▸ AIM OF THE TASK
Drop the pictures and repeat the remaining data exactly.

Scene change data
----------

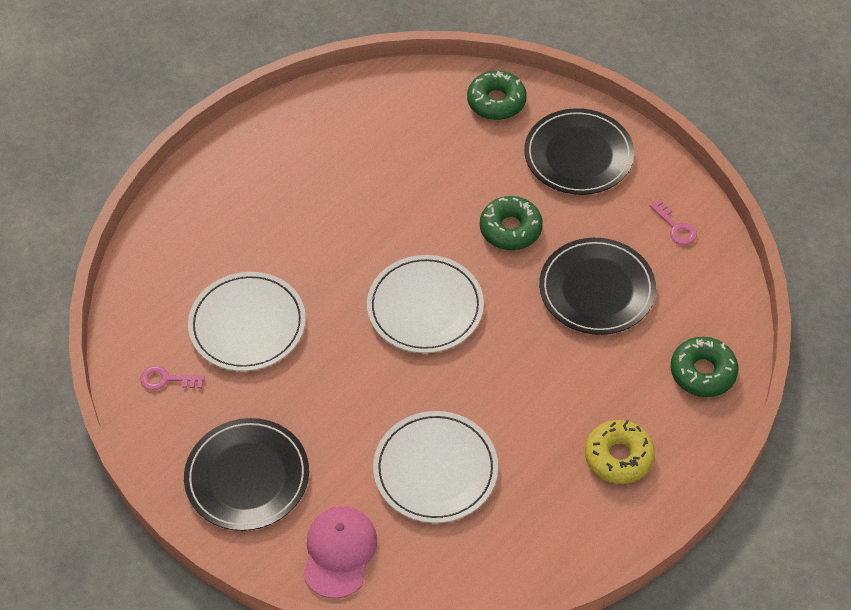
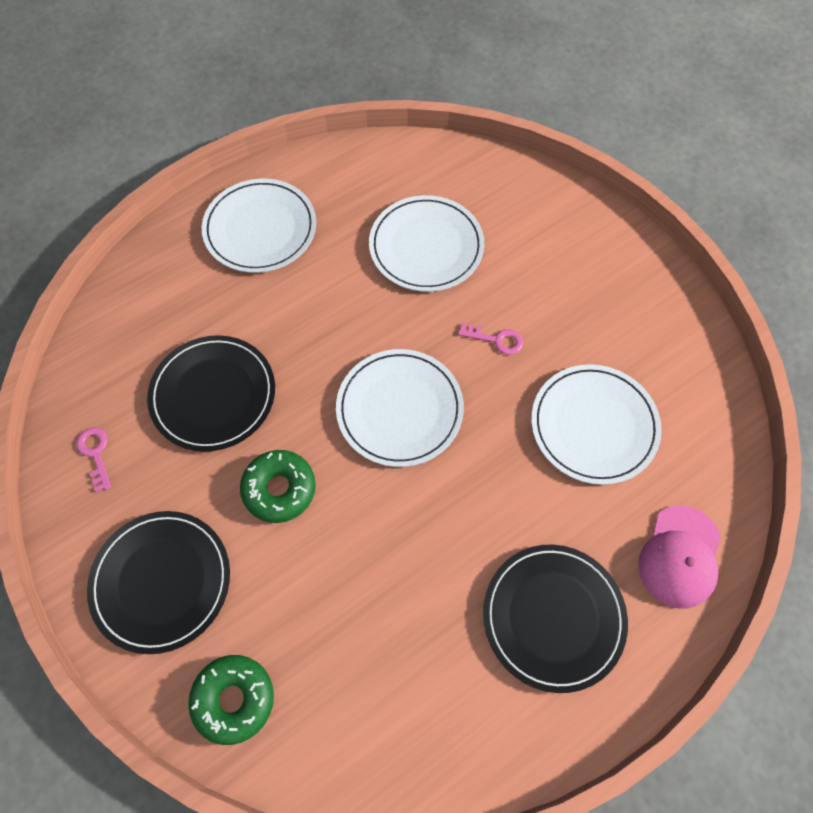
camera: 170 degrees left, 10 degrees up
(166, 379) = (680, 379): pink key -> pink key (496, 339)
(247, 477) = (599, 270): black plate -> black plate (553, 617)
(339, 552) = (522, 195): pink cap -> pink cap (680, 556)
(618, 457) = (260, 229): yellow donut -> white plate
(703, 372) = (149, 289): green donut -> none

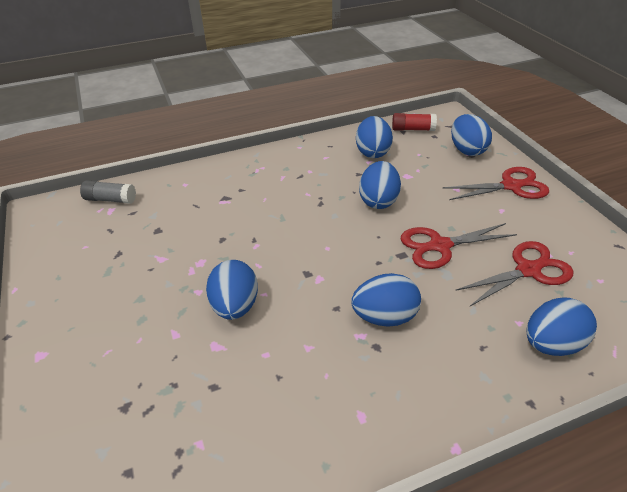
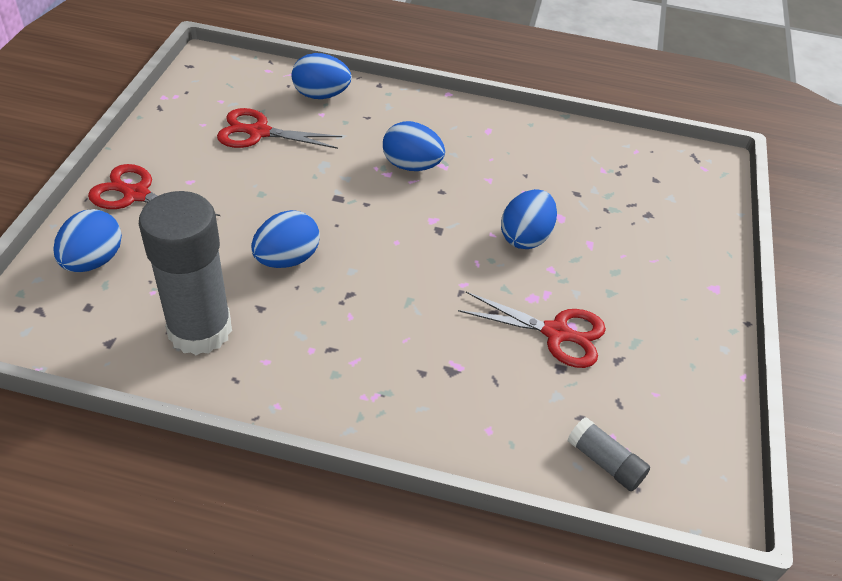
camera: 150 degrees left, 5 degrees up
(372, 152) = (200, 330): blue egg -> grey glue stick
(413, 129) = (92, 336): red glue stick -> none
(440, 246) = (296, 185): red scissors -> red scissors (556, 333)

----------

▸ YOUR RESPONSE
camera: 170 degrees left, 10 degrees up
(166, 379) = (680, 379): pink key -> pink key (496, 339)
(247, 477) = (599, 270): black plate -> black plate (553, 617)
(339, 552) = (522, 195): pink cap -> pink cap (680, 556)
(618, 457) = (260, 229): yellow donut -> white plate
(703, 372) = (149, 289): green donut -> none

camera: 150 degrees left, 5 degrees up
(372, 152) = (200, 330): blue egg -> grey glue stick
(413, 129) = (92, 336): red glue stick -> none
(440, 246) = (296, 185): red scissors -> red scissors (556, 333)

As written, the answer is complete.